> _Instructions for the task_: Beginning with the first line below, retype exactly each line through the one containing "tinasox (yellow) 261,332". Leave out all pictures.

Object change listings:
______________________________

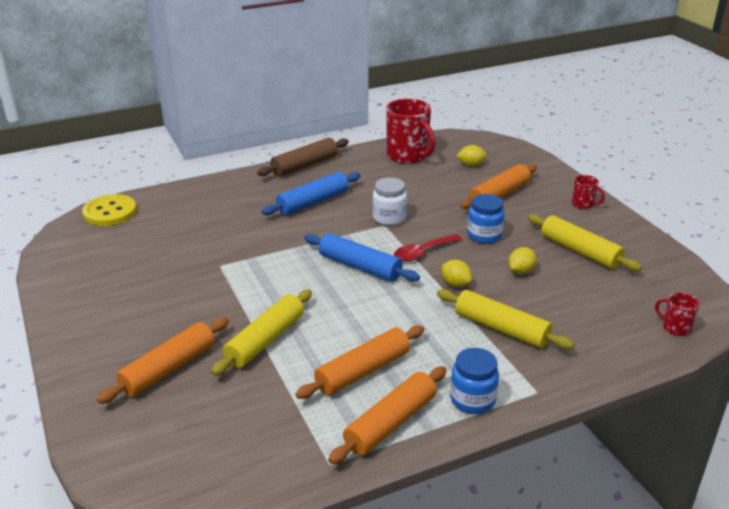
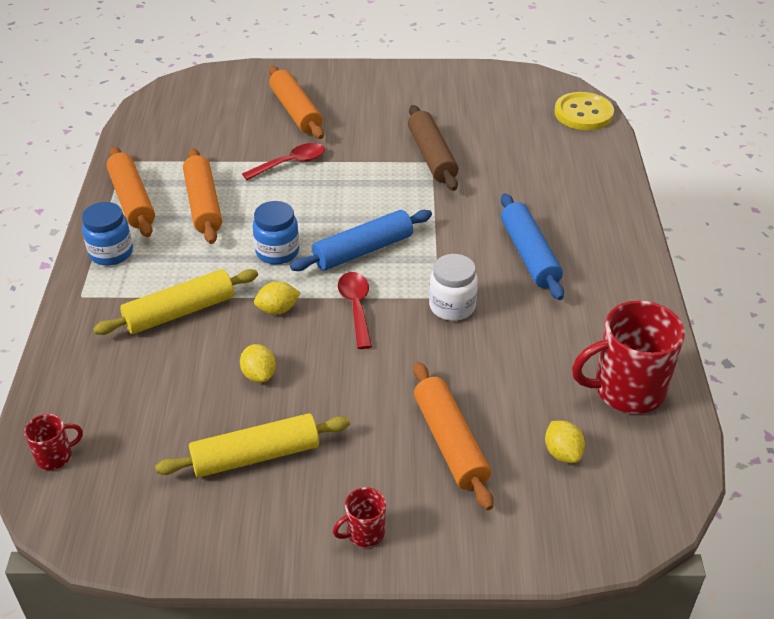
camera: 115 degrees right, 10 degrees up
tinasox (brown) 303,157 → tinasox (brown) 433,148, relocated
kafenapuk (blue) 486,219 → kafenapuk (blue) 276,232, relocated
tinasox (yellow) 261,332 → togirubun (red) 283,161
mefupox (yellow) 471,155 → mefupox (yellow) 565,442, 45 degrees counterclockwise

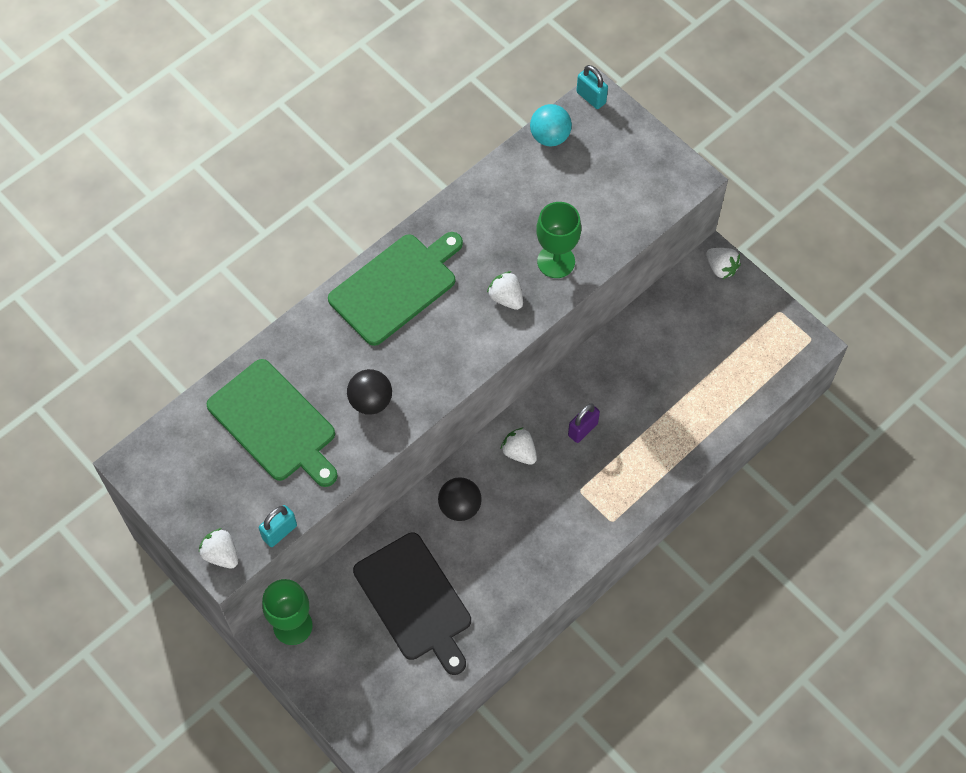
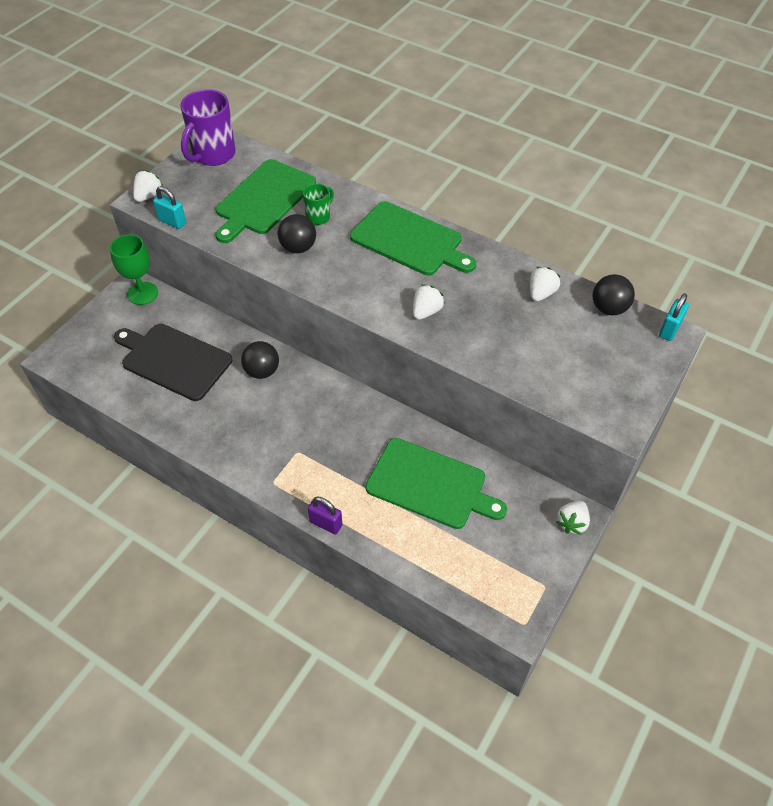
camera: 75 degrees right, 10 degrees down
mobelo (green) 558,240 → -
- → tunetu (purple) 207,127
- → tunetu (green) 318,204
- → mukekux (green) 436,483
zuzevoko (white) 519,446 → zuzevoko (white) 545,284, relocated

______________________________

> _Response_:
camera: 115 degrees right, 10 degrees up
tinasox (brown) 303,157 → tinasox (brown) 433,148, relocated
kafenapuk (blue) 486,219 → kafenapuk (blue) 276,232, relocated
tinasox (yellow) 261,332 → togirubun (red) 283,161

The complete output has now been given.